Collection entries:

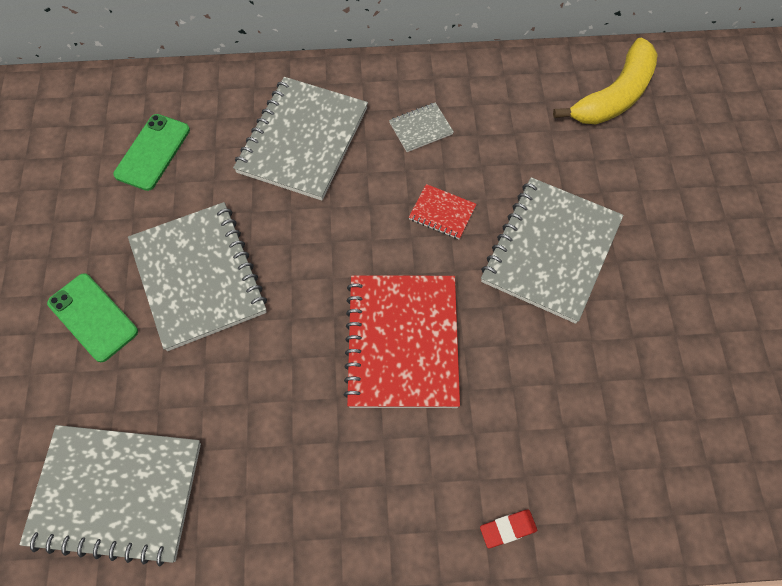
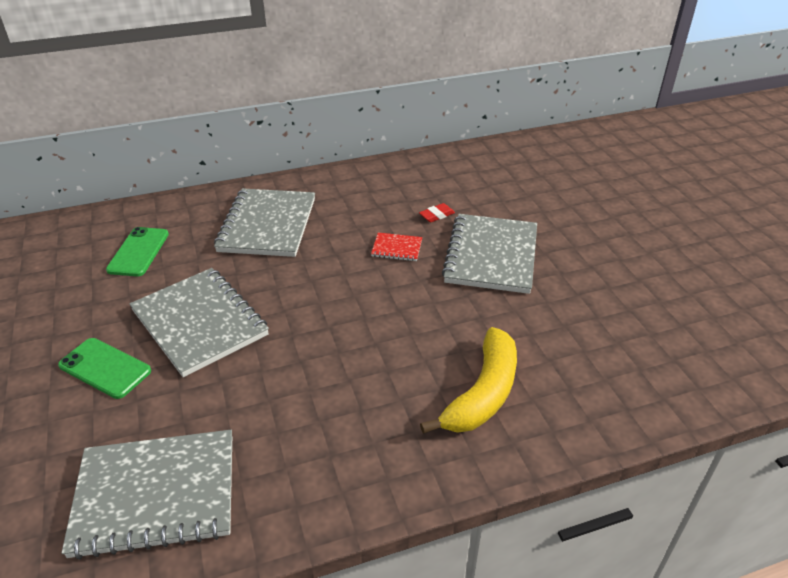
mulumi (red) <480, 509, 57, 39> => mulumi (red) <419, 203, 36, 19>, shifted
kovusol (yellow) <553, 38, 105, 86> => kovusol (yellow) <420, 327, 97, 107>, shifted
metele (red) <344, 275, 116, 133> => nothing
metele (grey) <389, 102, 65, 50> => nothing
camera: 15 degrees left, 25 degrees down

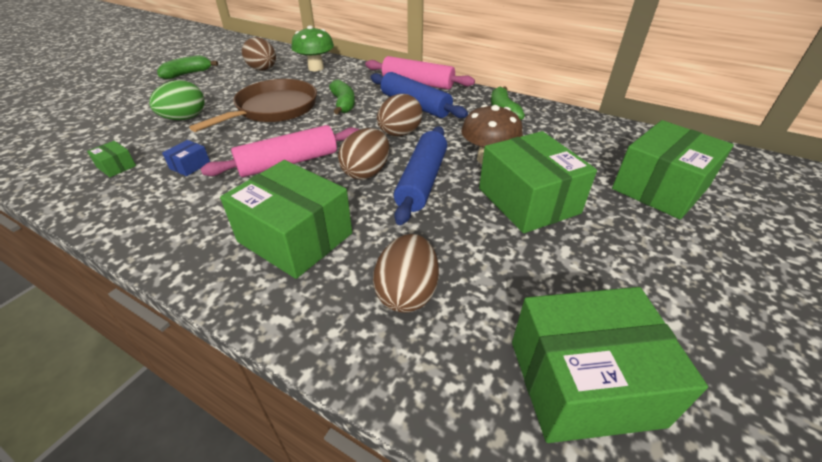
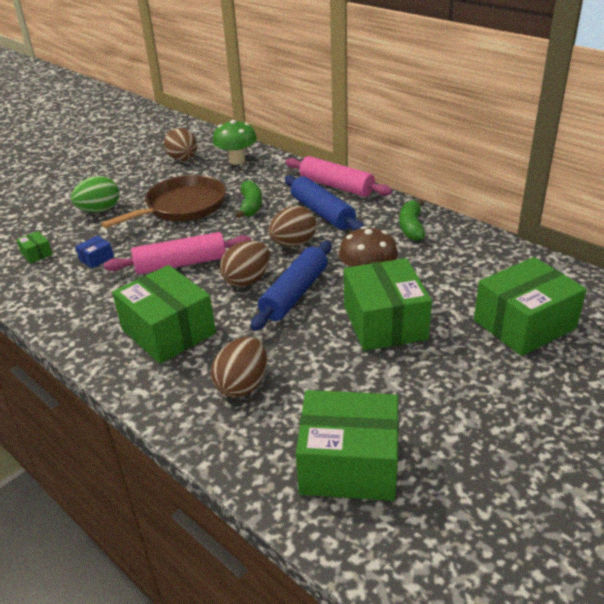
kovusol (green) <157, 55, 61, 24> => nothing
camera: 15 degrees right, 5 degrees down

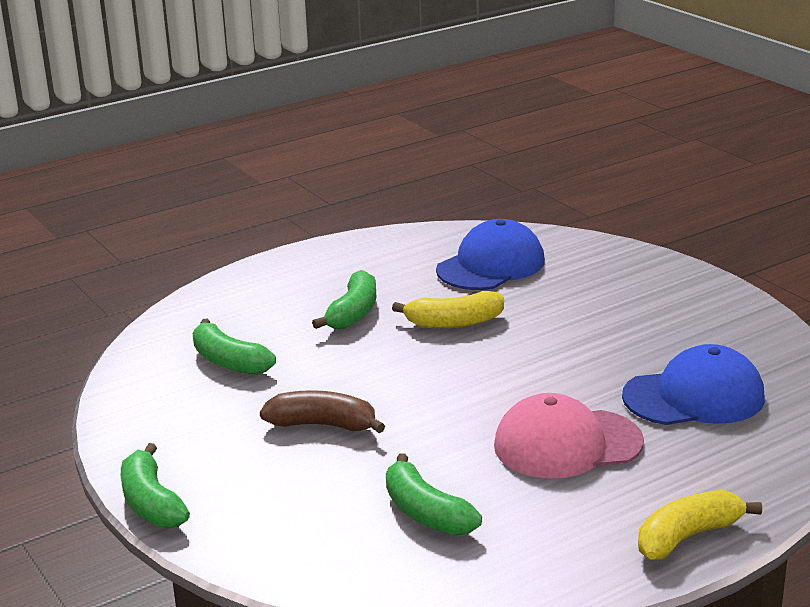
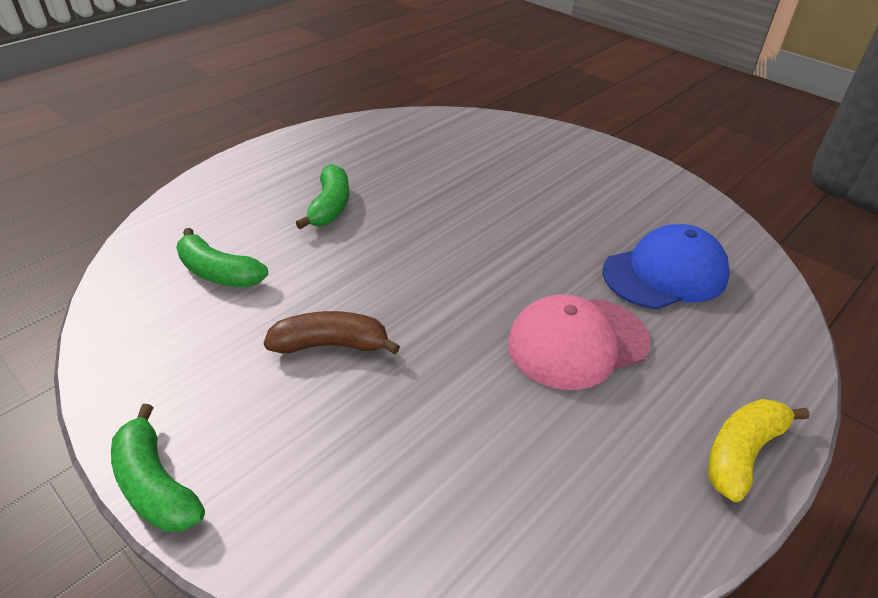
kovusol (green) <386, 454, 96, 81> => nothing
kovusol (yellow) <392, 291, 112, 37> => nothing
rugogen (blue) <436, 219, 109, 71> => nothing
camera: 15 degrees left, 15 degrees up

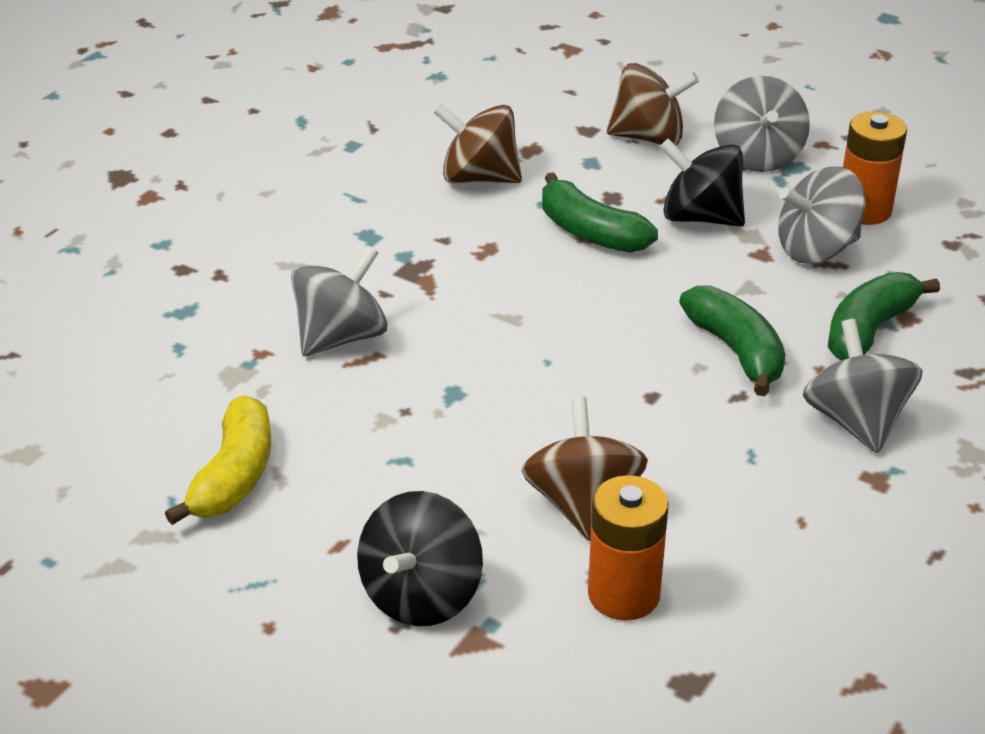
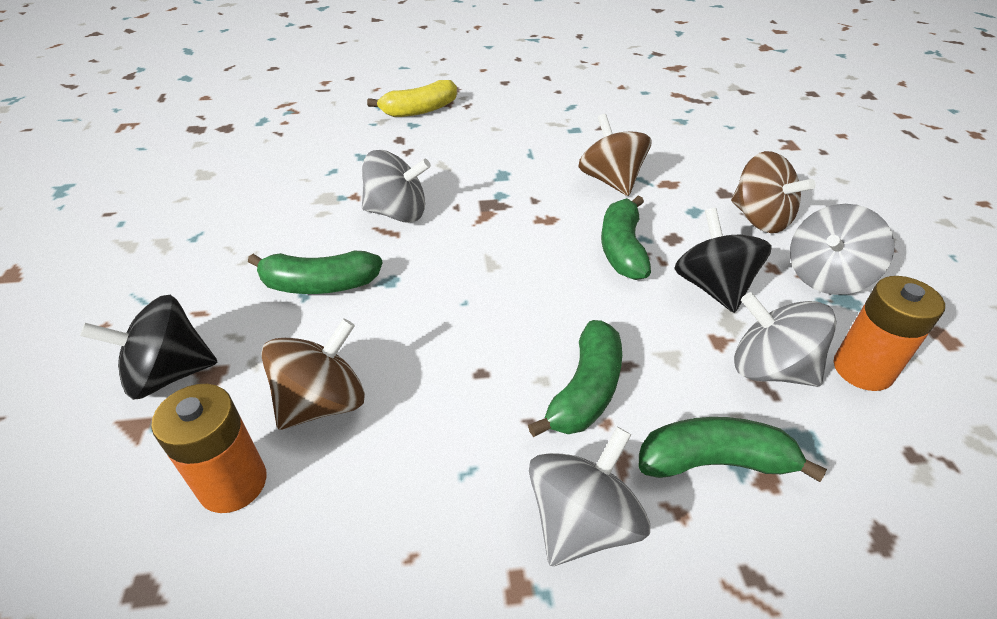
nothing => kovusol (green) <248, 251, 134, 43>
kovusol (yellow) <165, 395, 106, 130> => kovusol (yellow) <367, 80, 90, 37>, shifted
camera: 50 degrees right, 5 degrees up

Try it:
Please write out exactly the lines from the one containing "camera: 15 degrees right, 5 degrees down" through the last line of the records above, and leave out any pictures.

Output below:
camera: 15 degrees right, 5 degrees down

kovusol (green) <386, 454, 96, 81> => nothing
kovusol (yellow) <392, 291, 112, 37> => nothing
rugogen (blue) <436, 219, 109, 71> => nothing
camera: 15 degrees left, 15 degrees up

nothing => kovusol (green) <248, 251, 134, 43>
kovusol (yellow) <165, 395, 106, 130> => kovusol (yellow) <367, 80, 90, 37>, shifted
camera: 50 degrees right, 5 degrees up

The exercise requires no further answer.